Instructions for the task
Copy out lines with the word "brick" from the material that follows.

Extracted entries

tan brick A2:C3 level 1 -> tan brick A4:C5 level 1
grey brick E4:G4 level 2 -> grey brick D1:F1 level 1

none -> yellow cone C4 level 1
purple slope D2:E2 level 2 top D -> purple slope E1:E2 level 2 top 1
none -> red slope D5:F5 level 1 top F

* * *

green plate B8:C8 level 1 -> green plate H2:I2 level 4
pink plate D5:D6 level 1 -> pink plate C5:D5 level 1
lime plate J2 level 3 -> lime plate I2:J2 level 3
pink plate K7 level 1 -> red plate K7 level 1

Answer to this exercise
tan brick A2:C3 level 1 -> tan brick A4:C5 level 1
grey brick E4:G4 level 2 -> grey brick D1:F1 level 1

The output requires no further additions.